### What you have to do
What are the lines, written out exactly, from the one containing "U1 pin STAT: SIG8 -> SIG9" to the end of the entries below? Include both ends and nothing more.

═════ Records for this task

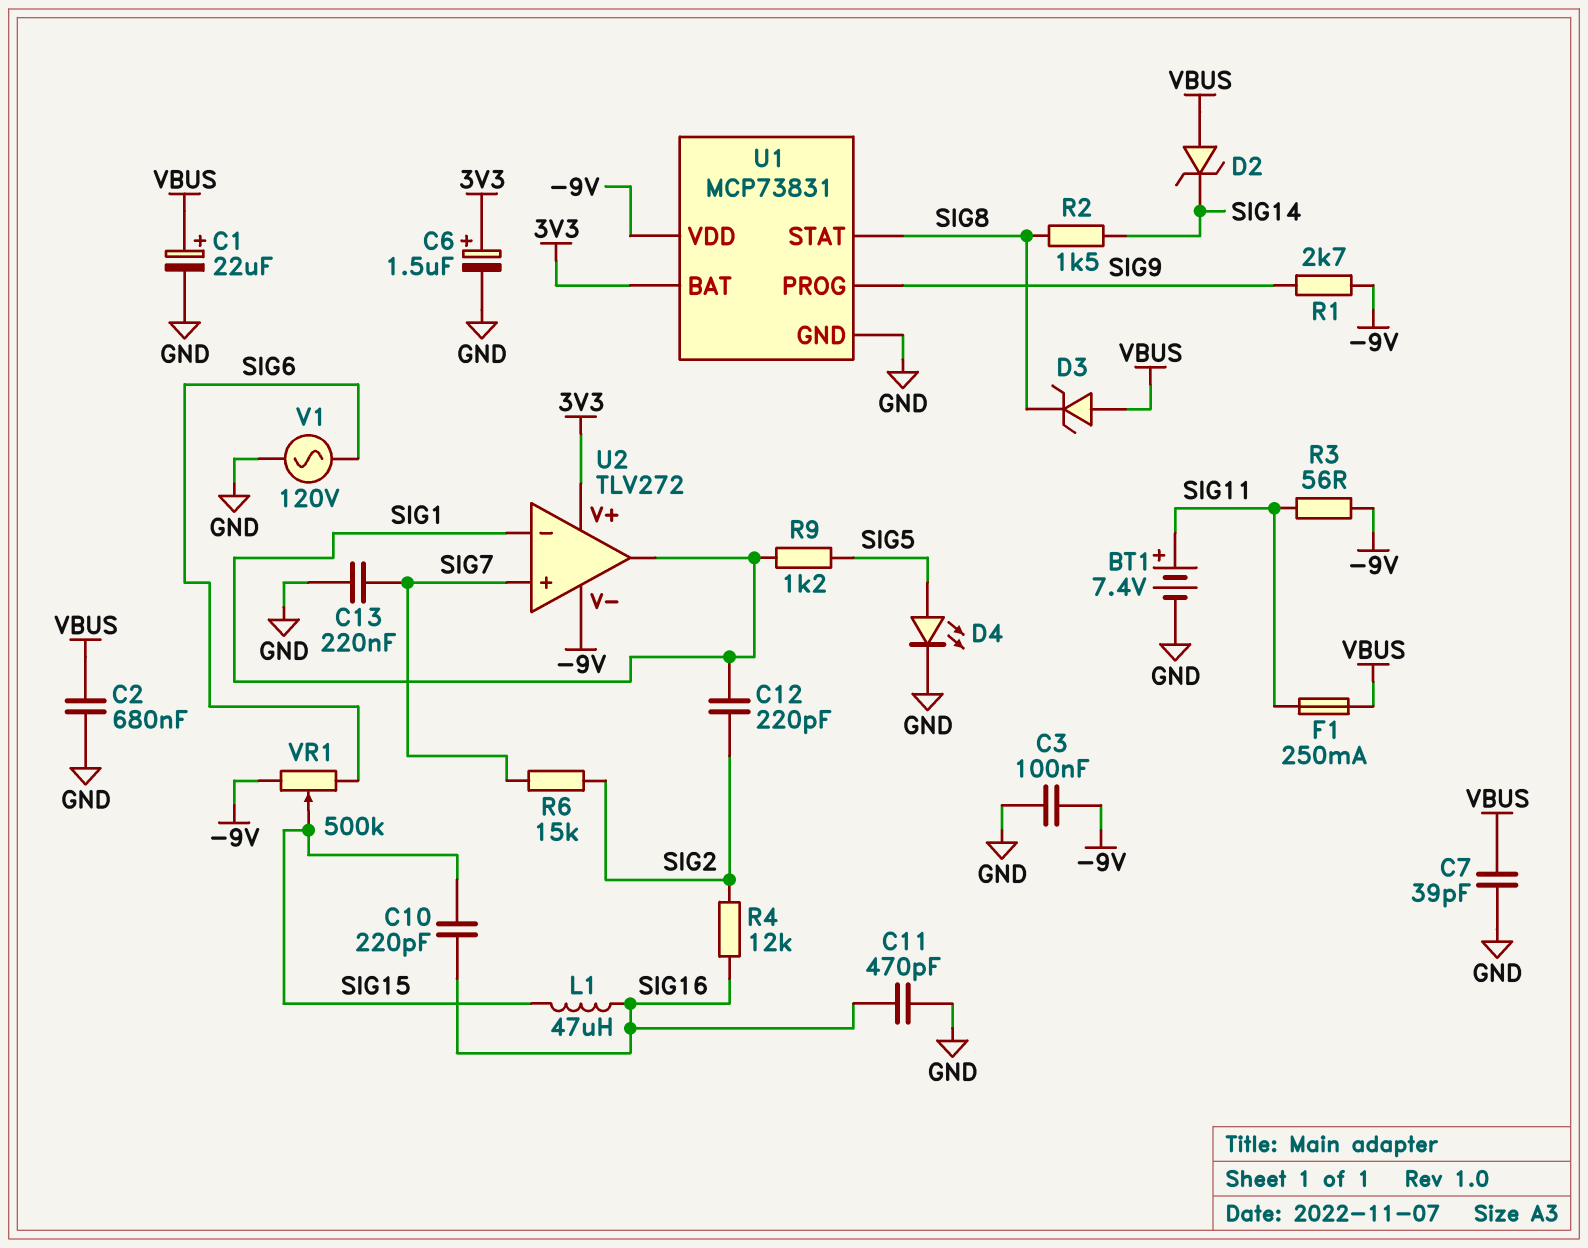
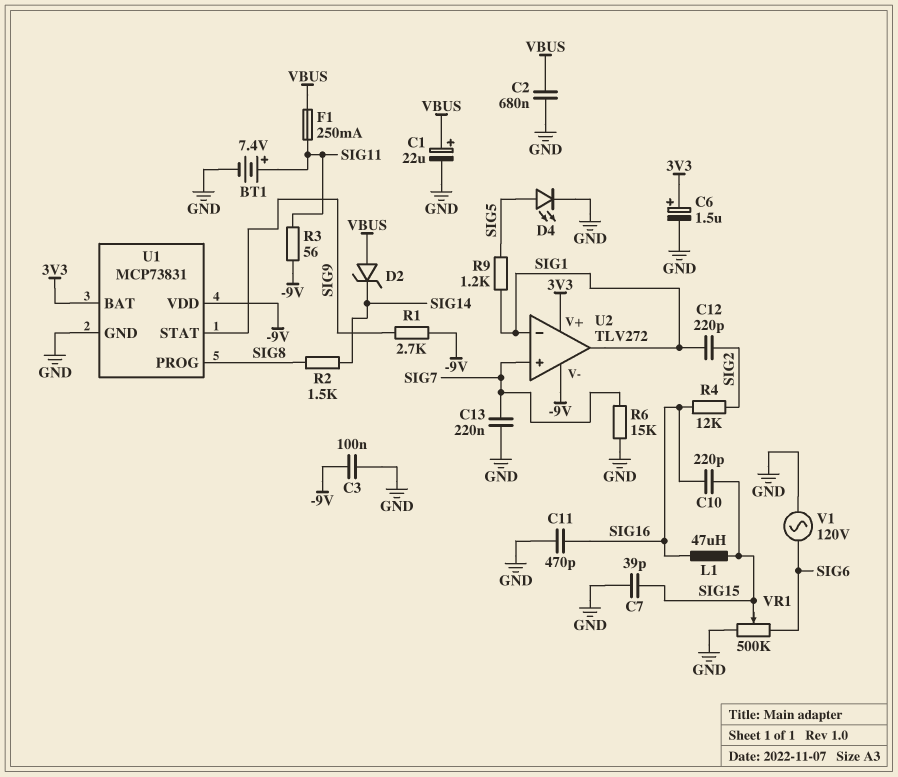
C7: 39pF (GND, VBUS) -> 39pF (GND, SIG15)
D3: zener (A VBUS, K SIG8) -> none
R6: 15k (SIG2, SIG7) -> 15k (GND, SIG7)
U1 pin PROG: SIG9 -> SIG8
U1 pin STAT: SIG8 -> SIG9
VR1: 500k (-9V, SIG6, wiper SIG15) -> 500k (GND, SIG6, wiper SIG15)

══════════

### Result for this exercise
U1 pin STAT: SIG8 -> SIG9
VR1: 500k (-9V, SIG6, wiper SIG15) -> 500k (GND, SIG6, wiper SIG15)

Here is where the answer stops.